TASK PROMPT
Lines in which "diode" appears should be pulled from the data below.

GIVEN ENTRIES
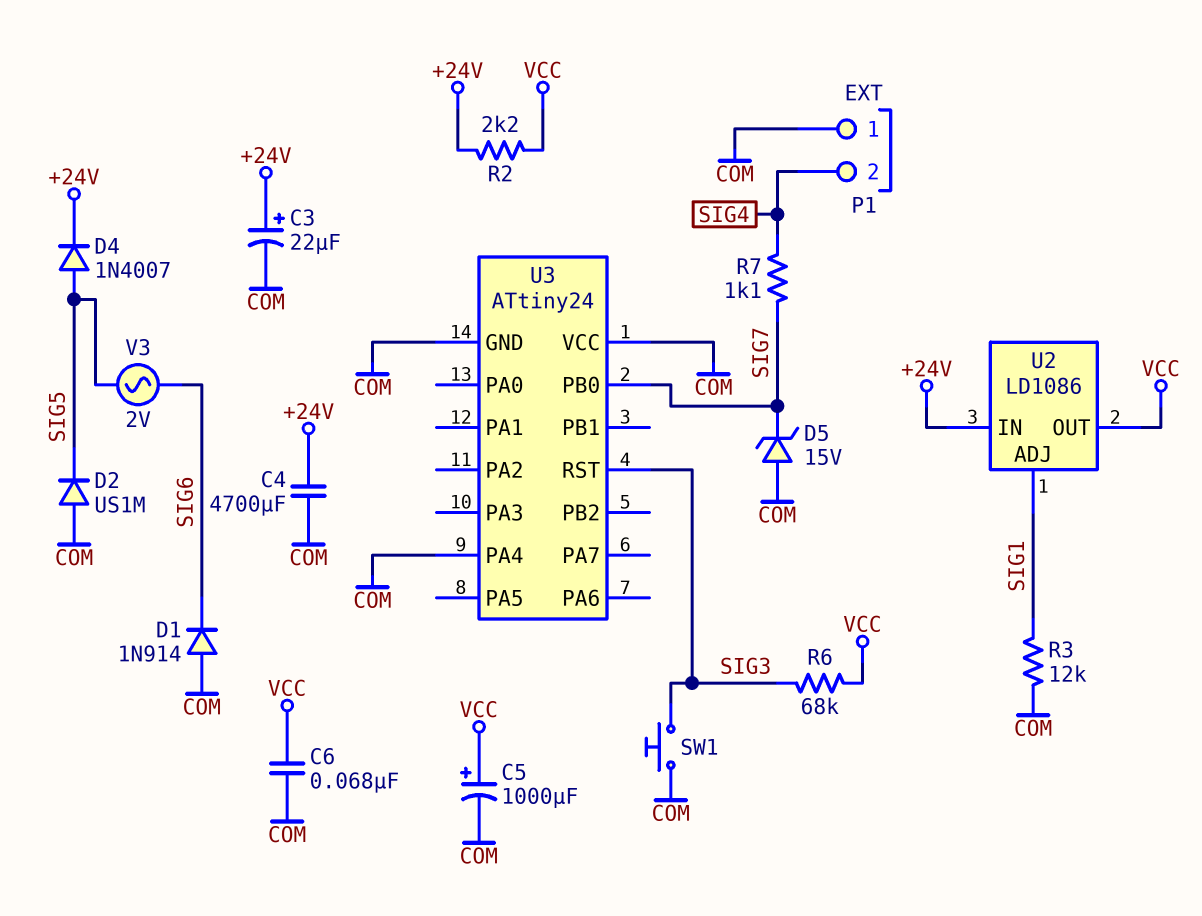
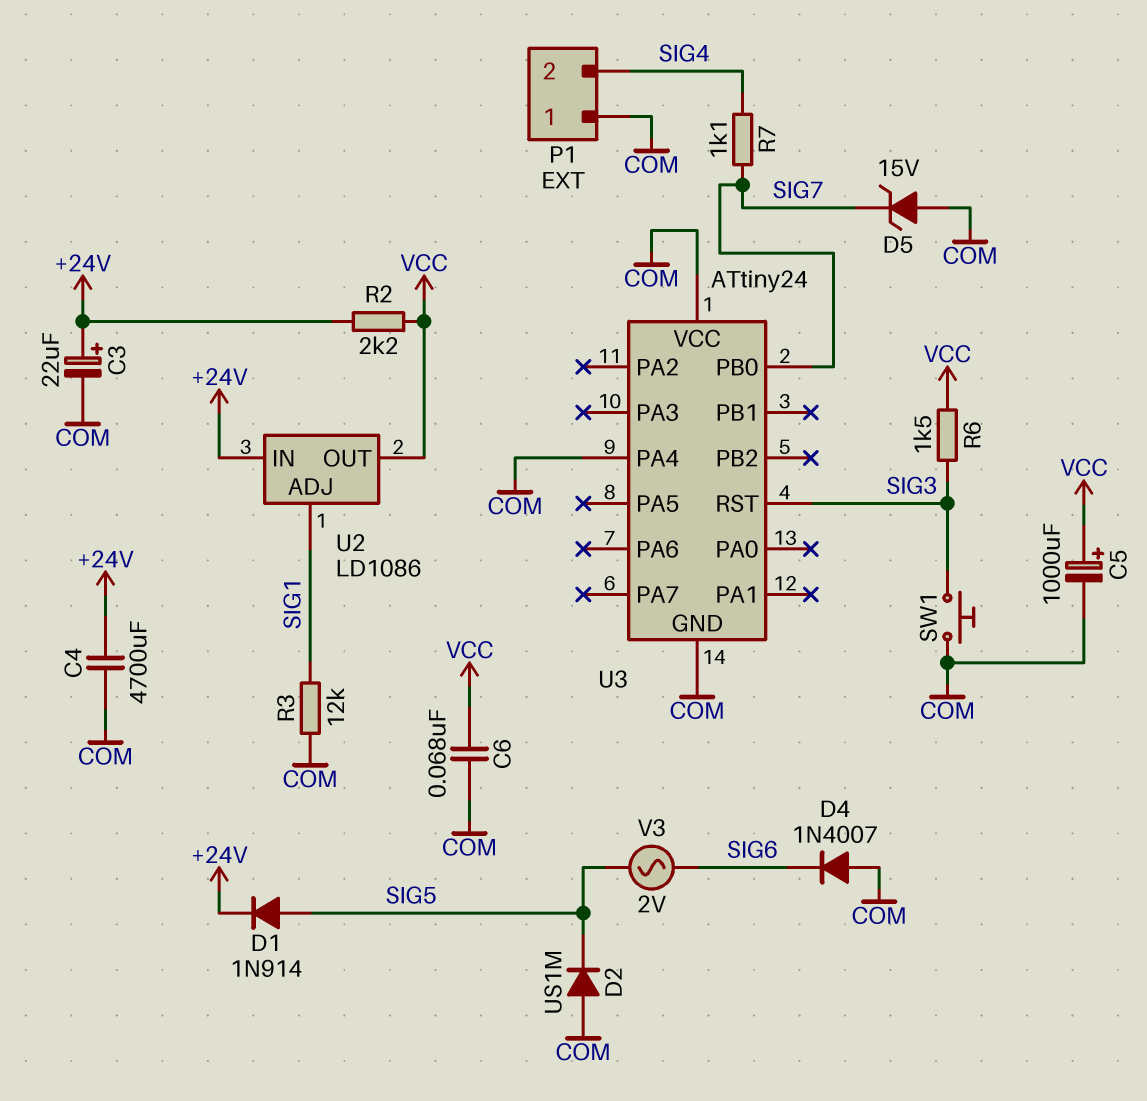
D1: diode 1N914 (A COM, K SIG6) -> diode 1N914 (A SIG5, K +24V)
D4: diode 1N4007 (A SIG5, K +24V) -> diode 1N4007 (A COM, K SIG6)
R6: 68k (SIG3, VCC) -> 1.5k (SIG3, VCC)

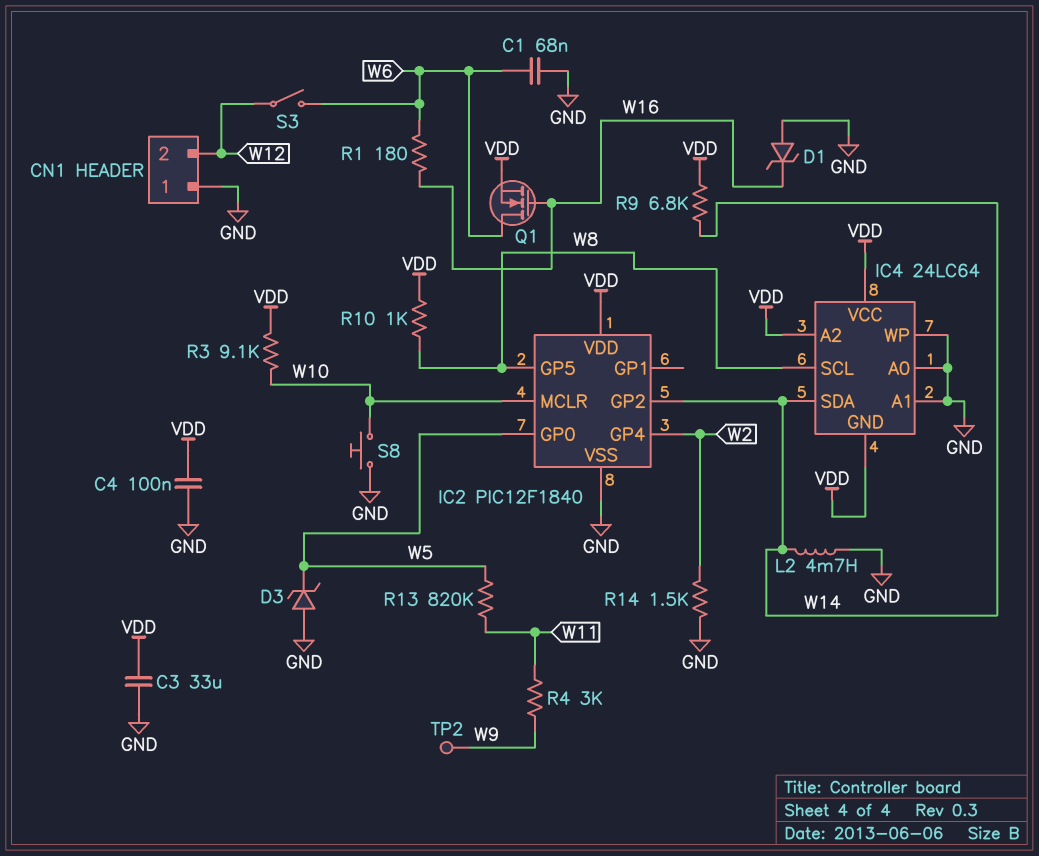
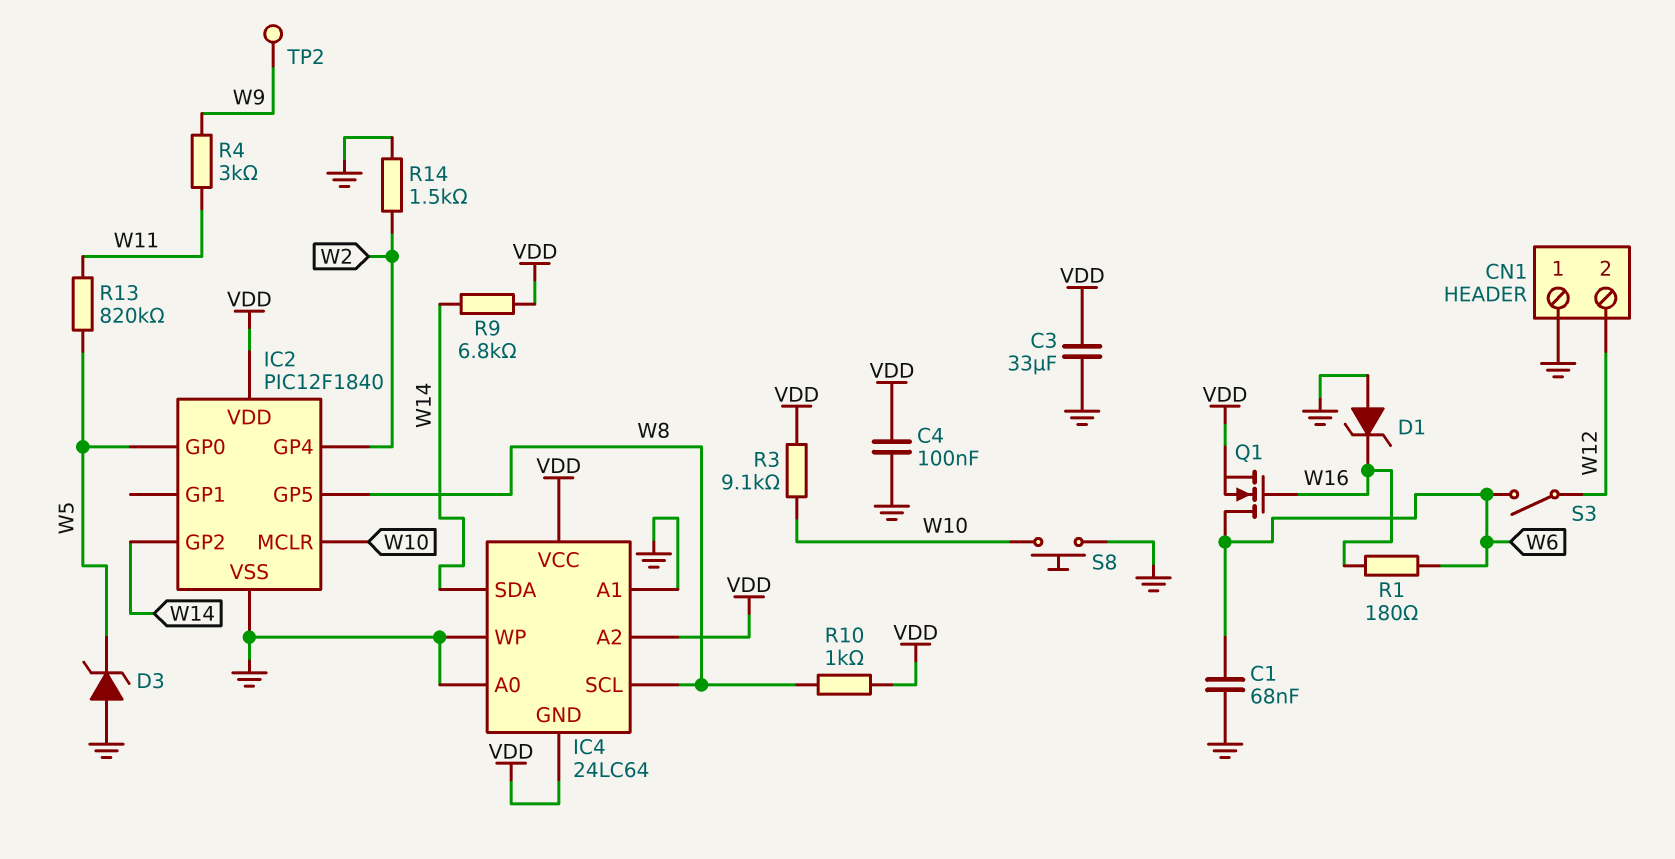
L2: 4.7mH (GND, W14) -> none

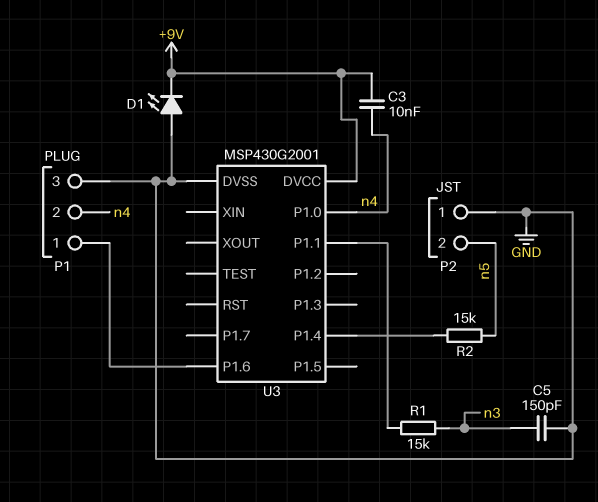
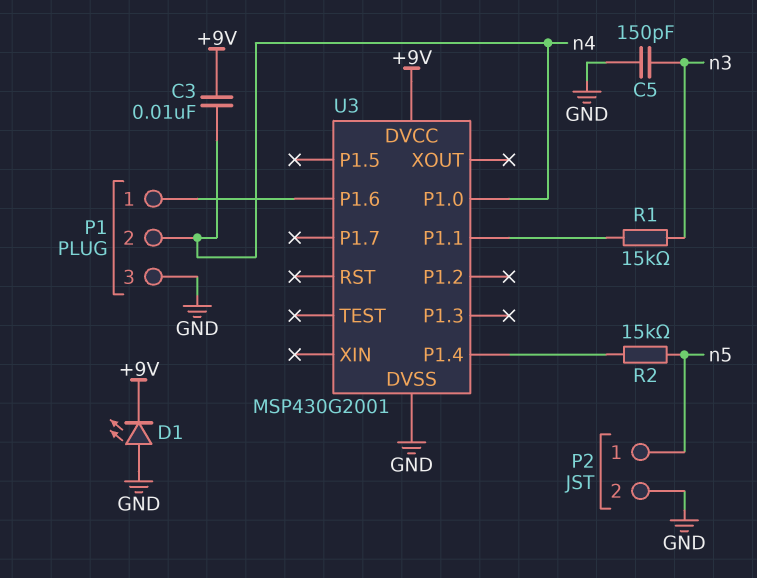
P2 pin 1: GND -> n5
P2 pin 2: n5 -> GND

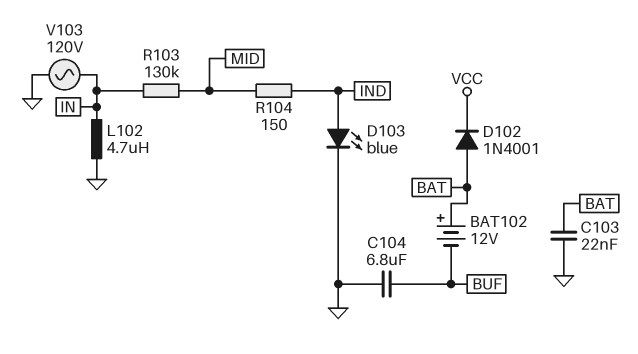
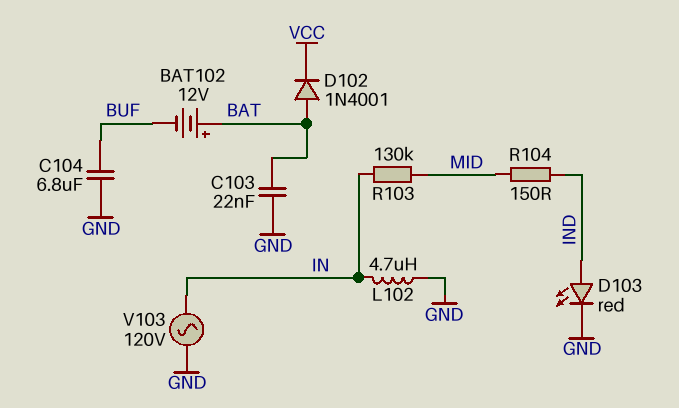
D103: LED blue (A IND, K GND) -> LED red (A IND, K GND)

FINISHED EXERCISE
D1: diode 1N914 (A COM, K SIG6) -> diode 1N914 (A SIG5, K +24V)
D4: diode 1N4007 (A SIG5, K +24V) -> diode 1N4007 (A COM, K SIG6)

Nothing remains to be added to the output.